- _Do this_:
Swap "images" for "frames" in the stretch from the start of the records through the line containing "32: (162, 451)", and give that stretch back with everything else unchanged. Leave the pictures out of your answer.

- _Exercise material_:

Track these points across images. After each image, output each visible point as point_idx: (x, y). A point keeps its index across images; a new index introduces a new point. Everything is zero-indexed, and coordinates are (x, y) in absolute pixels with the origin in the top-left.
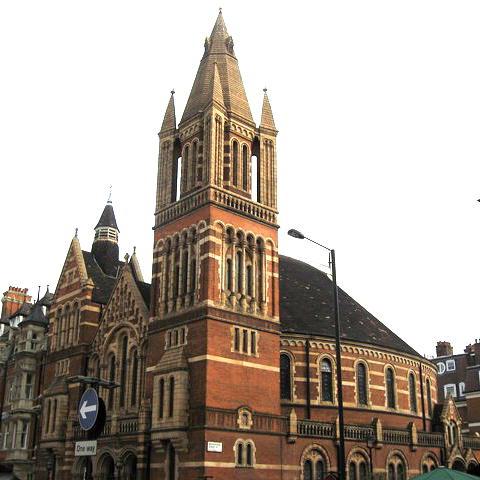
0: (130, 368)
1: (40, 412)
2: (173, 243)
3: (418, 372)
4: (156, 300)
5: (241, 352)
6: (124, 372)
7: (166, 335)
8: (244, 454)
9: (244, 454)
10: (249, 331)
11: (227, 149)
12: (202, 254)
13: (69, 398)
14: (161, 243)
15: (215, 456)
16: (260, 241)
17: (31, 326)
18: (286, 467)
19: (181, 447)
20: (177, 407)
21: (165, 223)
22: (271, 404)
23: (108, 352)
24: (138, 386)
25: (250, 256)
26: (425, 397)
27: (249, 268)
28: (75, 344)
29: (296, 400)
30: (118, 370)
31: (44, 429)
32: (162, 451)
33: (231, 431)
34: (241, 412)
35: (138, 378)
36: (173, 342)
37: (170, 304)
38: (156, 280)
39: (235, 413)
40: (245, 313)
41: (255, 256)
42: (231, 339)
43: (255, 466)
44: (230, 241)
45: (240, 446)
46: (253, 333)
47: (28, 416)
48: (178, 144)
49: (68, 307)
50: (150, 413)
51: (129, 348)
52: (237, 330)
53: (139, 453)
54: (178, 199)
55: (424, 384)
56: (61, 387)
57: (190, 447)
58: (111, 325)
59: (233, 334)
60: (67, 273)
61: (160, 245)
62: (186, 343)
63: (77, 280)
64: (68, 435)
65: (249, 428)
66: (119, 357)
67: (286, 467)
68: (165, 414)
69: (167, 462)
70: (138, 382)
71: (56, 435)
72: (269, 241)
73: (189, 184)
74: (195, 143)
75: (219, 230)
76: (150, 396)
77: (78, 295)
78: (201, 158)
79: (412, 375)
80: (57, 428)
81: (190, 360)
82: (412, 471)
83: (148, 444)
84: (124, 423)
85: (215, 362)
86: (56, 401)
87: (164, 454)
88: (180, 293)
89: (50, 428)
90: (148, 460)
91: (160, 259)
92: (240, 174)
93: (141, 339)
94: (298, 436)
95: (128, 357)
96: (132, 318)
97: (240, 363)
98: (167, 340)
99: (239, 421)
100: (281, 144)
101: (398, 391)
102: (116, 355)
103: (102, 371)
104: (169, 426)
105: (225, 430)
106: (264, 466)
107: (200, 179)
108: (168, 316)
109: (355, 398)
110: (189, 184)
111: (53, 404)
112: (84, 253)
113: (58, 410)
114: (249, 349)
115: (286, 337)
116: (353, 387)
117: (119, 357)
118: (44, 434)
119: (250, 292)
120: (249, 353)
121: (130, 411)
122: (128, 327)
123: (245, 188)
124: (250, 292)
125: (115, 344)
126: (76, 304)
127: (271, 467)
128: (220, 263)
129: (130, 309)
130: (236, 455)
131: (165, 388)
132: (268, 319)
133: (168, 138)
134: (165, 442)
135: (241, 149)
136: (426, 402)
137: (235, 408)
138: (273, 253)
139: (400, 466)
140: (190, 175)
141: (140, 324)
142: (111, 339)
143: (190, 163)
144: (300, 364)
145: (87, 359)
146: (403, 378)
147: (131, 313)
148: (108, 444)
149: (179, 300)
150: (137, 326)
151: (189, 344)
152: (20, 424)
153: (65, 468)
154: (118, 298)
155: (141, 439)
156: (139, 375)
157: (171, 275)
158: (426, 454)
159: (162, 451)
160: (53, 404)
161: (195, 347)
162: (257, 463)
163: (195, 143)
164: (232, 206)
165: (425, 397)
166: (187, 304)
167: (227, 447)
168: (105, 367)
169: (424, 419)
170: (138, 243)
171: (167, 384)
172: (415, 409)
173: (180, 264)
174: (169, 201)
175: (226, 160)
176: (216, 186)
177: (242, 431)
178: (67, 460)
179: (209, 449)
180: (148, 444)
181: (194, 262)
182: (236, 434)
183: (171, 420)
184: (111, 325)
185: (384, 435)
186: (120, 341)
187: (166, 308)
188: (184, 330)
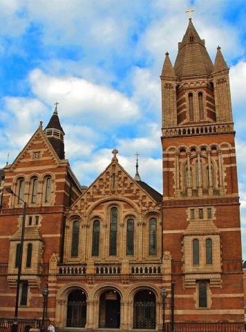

- _Output for this task_:
Track these points across frames. After each image, output each visible point as point_idx: (x, y). A point keeps its index across frames; a new index introduces a new point. Everything is zero-indexed, and coordinates are (x, y) in absolute pixels with the origin in the top-left.
0: (130, 368)
1: (40, 412)
2: (173, 243)
3: (418, 372)
4: (156, 300)
5: (241, 352)
6: (124, 372)
7: (166, 335)
8: (244, 454)
9: (244, 454)
10: (249, 331)
11: (227, 149)
12: (202, 254)
13: (69, 398)
14: (161, 243)
15: (215, 456)
16: (260, 241)
17: (31, 326)
18: (286, 467)
19: (181, 447)
20: (177, 407)
21: (165, 223)
22: (271, 404)
23: (108, 352)
24: (138, 386)
25: (250, 256)
26: (425, 397)
27: (249, 268)
28: (75, 344)
29: (296, 400)
30: (118, 370)
31: (44, 429)
32: (162, 451)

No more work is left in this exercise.